Retype the listing below line for line, without any change to the wording, and omit the pictures from your answer.

- RECORDS SUPPLIED:
• • • •
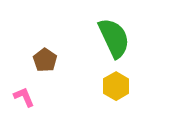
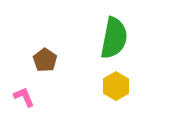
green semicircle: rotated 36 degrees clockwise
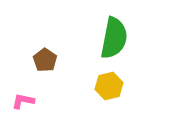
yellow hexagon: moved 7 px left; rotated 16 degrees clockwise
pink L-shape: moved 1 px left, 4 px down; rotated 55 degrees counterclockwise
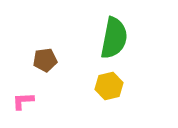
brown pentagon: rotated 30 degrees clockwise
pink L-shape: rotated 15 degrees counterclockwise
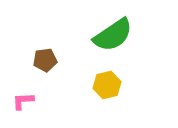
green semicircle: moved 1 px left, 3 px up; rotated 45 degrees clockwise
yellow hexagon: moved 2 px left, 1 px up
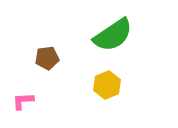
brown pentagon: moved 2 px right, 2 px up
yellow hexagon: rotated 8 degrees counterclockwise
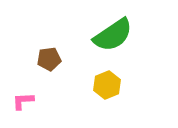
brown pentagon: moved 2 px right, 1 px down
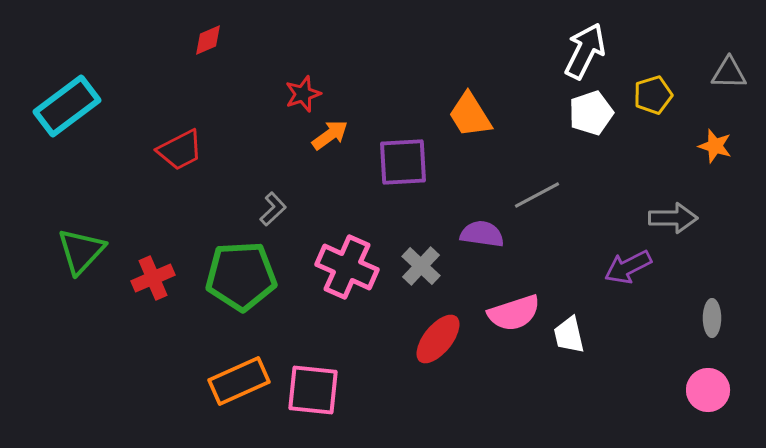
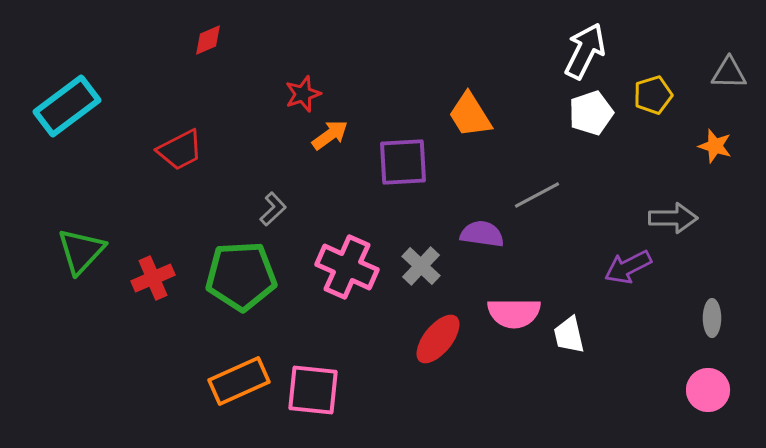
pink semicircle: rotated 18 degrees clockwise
• • • •
- OUTPUT FOR THIS TASK:
green semicircle: rotated 36 degrees clockwise
yellow hexagon: moved 7 px left; rotated 16 degrees clockwise
pink L-shape: moved 1 px left, 4 px down; rotated 55 degrees counterclockwise
brown pentagon: rotated 30 degrees clockwise
pink L-shape: rotated 15 degrees counterclockwise
green semicircle: moved 1 px left, 3 px up; rotated 45 degrees clockwise
yellow hexagon: moved 2 px left, 1 px up
brown pentagon: moved 2 px right, 2 px up
yellow hexagon: rotated 8 degrees counterclockwise
brown pentagon: moved 2 px right, 1 px down
pink semicircle: rotated 18 degrees clockwise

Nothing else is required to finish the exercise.